__Aim of the task__
Only lines containing "buffer" are wanted from the data below. Copy those lines.

__Itemized modification records__
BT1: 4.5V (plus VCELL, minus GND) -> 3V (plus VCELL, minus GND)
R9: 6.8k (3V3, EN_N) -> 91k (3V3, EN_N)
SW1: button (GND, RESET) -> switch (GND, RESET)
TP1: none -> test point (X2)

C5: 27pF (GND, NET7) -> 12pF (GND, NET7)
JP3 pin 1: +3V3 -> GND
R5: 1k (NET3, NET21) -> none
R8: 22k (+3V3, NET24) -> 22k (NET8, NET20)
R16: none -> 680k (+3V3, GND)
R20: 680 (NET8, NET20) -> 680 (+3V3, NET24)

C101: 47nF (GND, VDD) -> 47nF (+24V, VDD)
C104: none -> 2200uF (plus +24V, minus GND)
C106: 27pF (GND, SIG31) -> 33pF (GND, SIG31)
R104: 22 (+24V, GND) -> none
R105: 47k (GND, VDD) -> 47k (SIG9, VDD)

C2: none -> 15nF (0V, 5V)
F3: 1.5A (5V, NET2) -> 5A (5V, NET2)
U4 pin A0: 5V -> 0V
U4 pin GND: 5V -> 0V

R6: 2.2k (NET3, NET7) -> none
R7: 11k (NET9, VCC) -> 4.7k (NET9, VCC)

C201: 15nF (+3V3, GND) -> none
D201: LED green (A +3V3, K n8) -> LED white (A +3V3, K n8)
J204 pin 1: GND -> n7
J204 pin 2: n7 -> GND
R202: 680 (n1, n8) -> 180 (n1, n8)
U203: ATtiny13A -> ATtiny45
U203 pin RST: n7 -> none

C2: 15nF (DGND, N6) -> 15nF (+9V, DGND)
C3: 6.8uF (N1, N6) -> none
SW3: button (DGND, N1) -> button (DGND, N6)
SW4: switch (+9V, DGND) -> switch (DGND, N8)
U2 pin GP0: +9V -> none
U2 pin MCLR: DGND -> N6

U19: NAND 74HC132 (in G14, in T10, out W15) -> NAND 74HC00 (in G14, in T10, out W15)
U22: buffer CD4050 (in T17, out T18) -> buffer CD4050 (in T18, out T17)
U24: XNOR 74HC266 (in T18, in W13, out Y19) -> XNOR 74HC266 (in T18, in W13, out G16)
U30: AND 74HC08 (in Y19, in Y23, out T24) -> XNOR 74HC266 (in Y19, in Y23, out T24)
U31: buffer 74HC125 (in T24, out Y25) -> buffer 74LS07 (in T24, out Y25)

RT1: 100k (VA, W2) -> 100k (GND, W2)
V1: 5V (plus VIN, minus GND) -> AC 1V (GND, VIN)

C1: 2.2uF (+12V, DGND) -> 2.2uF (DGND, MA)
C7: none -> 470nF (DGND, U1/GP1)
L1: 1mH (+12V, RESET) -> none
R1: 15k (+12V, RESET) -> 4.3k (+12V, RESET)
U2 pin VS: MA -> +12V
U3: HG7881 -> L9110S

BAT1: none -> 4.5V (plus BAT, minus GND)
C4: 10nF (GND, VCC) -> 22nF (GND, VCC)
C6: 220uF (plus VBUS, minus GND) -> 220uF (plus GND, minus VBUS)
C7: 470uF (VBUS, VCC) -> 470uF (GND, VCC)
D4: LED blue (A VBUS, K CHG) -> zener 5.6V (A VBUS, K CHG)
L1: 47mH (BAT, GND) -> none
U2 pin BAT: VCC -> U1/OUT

__Result below__
U22: buffer CD4050 (in T17, out T18) -> buffer CD4050 (in T18, out T17)
U31: buffer 74HC125 (in T24, out Y25) -> buffer 74LS07 (in T24, out Y25)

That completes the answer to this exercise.